● **Task brief**:
Copy out the complete listing, word for word.
___ Input material ___
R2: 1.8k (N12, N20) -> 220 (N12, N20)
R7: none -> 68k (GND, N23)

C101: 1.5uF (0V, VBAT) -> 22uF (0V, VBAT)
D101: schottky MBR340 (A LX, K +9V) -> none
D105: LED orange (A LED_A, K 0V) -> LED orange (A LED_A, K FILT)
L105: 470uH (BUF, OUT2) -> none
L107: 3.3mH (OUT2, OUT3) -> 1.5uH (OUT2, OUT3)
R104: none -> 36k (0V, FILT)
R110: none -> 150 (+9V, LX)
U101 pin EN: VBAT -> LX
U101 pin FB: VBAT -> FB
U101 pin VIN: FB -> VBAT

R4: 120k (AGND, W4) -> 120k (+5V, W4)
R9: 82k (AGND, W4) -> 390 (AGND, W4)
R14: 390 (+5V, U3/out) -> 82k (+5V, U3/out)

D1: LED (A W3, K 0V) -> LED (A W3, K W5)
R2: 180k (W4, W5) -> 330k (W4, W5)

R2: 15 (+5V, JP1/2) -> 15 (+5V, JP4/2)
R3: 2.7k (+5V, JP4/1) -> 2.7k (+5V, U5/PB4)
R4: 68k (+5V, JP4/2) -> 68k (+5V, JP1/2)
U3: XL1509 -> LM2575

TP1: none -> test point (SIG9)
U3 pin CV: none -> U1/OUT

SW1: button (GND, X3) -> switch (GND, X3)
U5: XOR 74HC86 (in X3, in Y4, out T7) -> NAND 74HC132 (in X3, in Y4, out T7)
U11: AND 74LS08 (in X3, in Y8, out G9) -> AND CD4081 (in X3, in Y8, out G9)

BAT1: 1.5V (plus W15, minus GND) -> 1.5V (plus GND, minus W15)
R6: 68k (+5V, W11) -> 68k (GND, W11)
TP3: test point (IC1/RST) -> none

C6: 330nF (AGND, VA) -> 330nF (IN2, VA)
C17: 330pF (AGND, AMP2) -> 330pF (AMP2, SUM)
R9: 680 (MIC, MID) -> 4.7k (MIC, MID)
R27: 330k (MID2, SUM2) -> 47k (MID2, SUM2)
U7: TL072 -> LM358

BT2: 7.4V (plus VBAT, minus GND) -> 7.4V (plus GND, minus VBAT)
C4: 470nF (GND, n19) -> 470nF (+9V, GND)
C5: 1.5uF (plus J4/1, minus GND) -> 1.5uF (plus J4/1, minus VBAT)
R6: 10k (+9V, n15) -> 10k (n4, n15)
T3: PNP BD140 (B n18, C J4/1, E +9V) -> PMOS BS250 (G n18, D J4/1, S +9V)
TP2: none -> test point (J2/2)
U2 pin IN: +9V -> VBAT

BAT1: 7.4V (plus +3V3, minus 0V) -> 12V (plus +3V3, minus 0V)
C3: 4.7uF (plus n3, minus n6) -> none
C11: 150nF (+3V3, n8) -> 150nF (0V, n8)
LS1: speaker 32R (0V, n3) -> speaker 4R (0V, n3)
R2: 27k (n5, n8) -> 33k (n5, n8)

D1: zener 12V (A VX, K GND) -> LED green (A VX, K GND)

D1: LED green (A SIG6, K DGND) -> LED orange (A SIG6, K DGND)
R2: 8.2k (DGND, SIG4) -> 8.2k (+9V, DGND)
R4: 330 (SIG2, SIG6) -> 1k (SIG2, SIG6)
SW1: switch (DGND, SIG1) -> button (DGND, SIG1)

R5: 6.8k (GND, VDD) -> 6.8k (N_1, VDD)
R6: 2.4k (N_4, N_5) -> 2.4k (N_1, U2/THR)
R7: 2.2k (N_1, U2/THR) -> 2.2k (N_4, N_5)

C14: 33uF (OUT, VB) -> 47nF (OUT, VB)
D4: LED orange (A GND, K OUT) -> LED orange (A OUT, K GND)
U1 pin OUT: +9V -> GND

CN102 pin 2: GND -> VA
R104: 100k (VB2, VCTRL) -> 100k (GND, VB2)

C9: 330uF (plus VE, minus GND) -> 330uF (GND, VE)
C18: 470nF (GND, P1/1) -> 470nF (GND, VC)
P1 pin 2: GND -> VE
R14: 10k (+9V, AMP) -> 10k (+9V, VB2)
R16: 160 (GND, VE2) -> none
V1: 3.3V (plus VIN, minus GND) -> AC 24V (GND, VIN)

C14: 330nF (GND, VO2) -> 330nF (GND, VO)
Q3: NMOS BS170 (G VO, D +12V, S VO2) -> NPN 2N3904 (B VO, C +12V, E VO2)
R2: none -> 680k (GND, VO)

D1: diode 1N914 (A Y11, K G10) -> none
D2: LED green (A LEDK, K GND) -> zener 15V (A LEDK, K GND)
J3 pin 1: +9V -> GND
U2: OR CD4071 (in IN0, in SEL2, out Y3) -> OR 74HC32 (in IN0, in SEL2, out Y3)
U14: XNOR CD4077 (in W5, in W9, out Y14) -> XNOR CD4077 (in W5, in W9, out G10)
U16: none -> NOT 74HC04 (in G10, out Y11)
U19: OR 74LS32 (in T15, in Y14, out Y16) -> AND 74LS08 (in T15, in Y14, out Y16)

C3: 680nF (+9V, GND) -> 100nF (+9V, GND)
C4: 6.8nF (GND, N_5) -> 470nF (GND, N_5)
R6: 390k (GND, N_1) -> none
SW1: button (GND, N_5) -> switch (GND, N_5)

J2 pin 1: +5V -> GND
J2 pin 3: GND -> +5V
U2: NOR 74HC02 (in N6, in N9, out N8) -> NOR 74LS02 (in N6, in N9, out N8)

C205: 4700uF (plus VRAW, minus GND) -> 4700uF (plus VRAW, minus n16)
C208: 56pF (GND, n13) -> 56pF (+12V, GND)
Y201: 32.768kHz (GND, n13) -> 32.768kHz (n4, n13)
___
● **Answer area**:
R2: 1.8k (N12, N20) -> 220 (N12, N20)
R7: none -> 68k (GND, N23)

C101: 1.5uF (0V, VBAT) -> 22uF (0V, VBAT)
D101: schottky MBR340 (A LX, K +9V) -> none
D105: LED orange (A LED_A, K 0V) -> LED orange (A LED_A, K FILT)
L105: 470uH (BUF, OUT2) -> none
L107: 3.3mH (OUT2, OUT3) -> 1.5uH (OUT2, OUT3)
R104: none -> 36k (0V, FILT)
R110: none -> 150 (+9V, LX)
U101 pin EN: VBAT -> LX
U101 pin FB: VBAT -> FB
U101 pin VIN: FB -> VBAT

R4: 120k (AGND, W4) -> 120k (+5V, W4)
R9: 82k (AGND, W4) -> 390 (AGND, W4)
R14: 390 (+5V, U3/out) -> 82k (+5V, U3/out)

D1: LED (A W3, K 0V) -> LED (A W3, K W5)
R2: 180k (W4, W5) -> 330k (W4, W5)

R2: 15 (+5V, JP1/2) -> 15 (+5V, JP4/2)
R3: 2.7k (+5V, JP4/1) -> 2.7k (+5V, U5/PB4)
R4: 68k (+5V, JP4/2) -> 68k (+5V, JP1/2)
U3: XL1509 -> LM2575

TP1: none -> test point (SIG9)
U3 pin CV: none -> U1/OUT

SW1: button (GND, X3) -> switch (GND, X3)
U5: XOR 74HC86 (in X3, in Y4, out T7) -> NAND 74HC132 (in X3, in Y4, out T7)
U11: AND 74LS08 (in X3, in Y8, out G9) -> AND CD4081 (in X3, in Y8, out G9)

BAT1: 1.5V (plus W15, minus GND) -> 1.5V (plus GND, minus W15)
R6: 68k (+5V, W11) -> 68k (GND, W11)
TP3: test point (IC1/RST) -> none

C6: 330nF (AGND, VA) -> 330nF (IN2, VA)
C17: 330pF (AGND, AMP2) -> 330pF (AMP2, SUM)
R9: 680 (MIC, MID) -> 4.7k (MIC, MID)
R27: 330k (MID2, SUM2) -> 47k (MID2, SUM2)
U7: TL072 -> LM358

BT2: 7.4V (plus VBAT, minus GND) -> 7.4V (plus GND, minus VBAT)
C4: 470nF (GND, n19) -> 470nF (+9V, GND)
C5: 1.5uF (plus J4/1, minus GND) -> 1.5uF (plus J4/1, minus VBAT)
R6: 10k (+9V, n15) -> 10k (n4, n15)
T3: PNP BD140 (B n18, C J4/1, E +9V) -> PMOS BS250 (G n18, D J4/1, S +9V)
TP2: none -> test point (J2/2)
U2 pin IN: +9V -> VBAT

BAT1: 7.4V (plus +3V3, minus 0V) -> 12V (plus +3V3, minus 0V)
C3: 4.7uF (plus n3, minus n6) -> none
C11: 150nF (+3V3, n8) -> 150nF (0V, n8)
LS1: speaker 32R (0V, n3) -> speaker 4R (0V, n3)
R2: 27k (n5, n8) -> 33k (n5, n8)

D1: zener 12V (A VX, K GND) -> LED green (A VX, K GND)

D1: LED green (A SIG6, K DGND) -> LED orange (A SIG6, K DGND)
R2: 8.2k (DGND, SIG4) -> 8.2k (+9V, DGND)
R4: 330 (SIG2, SIG6) -> 1k (SIG2, SIG6)
SW1: switch (DGND, SIG1) -> button (DGND, SIG1)

R5: 6.8k (GND, VDD) -> 6.8k (N_1, VDD)
R6: 2.4k (N_4, N_5) -> 2.4k (N_1, U2/THR)
R7: 2.2k (N_1, U2/THR) -> 2.2k (N_4, N_5)

C14: 33uF (OUT, VB) -> 47nF (OUT, VB)
D4: LED orange (A GND, K OUT) -> LED orange (A OUT, K GND)
U1 pin OUT: +9V -> GND

CN102 pin 2: GND -> VA
R104: 100k (VB2, VCTRL) -> 100k (GND, VB2)

C9: 330uF (plus VE, minus GND) -> 330uF (GND, VE)
C18: 470nF (GND, P1/1) -> 470nF (GND, VC)
P1 pin 2: GND -> VE
R14: 10k (+9V, AMP) -> 10k (+9V, VB2)
R16: 160 (GND, VE2) -> none
V1: 3.3V (plus VIN, minus GND) -> AC 24V (GND, VIN)

C14: 330nF (GND, VO2) -> 330nF (GND, VO)
Q3: NMOS BS170 (G VO, D +12V, S VO2) -> NPN 2N3904 (B VO, C +12V, E VO2)
R2: none -> 680k (GND, VO)

D1: diode 1N914 (A Y11, K G10) -> none
D2: LED green (A LEDK, K GND) -> zener 15V (A LEDK, K GND)
J3 pin 1: +9V -> GND
U2: OR CD4071 (in IN0, in SEL2, out Y3) -> OR 74HC32 (in IN0, in SEL2, out Y3)
U14: XNOR CD4077 (in W5, in W9, out Y14) -> XNOR CD4077 (in W5, in W9, out G10)
U16: none -> NOT 74HC04 (in G10, out Y11)
U19: OR 74LS32 (in T15, in Y14, out Y16) -> AND 74LS08 (in T15, in Y14, out Y16)

C3: 680nF (+9V, GND) -> 100nF (+9V, GND)
C4: 6.8nF (GND, N_5) -> 470nF (GND, N_5)
R6: 390k (GND, N_1) -> none
SW1: button (GND, N_5) -> switch (GND, N_5)

J2 pin 1: +5V -> GND
J2 pin 3: GND -> +5V
U2: NOR 74HC02 (in N6, in N9, out N8) -> NOR 74LS02 (in N6, in N9, out N8)

C205: 4700uF (plus VRAW, minus GND) -> 4700uF (plus VRAW, minus n16)
C208: 56pF (GND, n13) -> 56pF (+12V, GND)
Y201: 32.768kHz (GND, n13) -> 32.768kHz (n4, n13)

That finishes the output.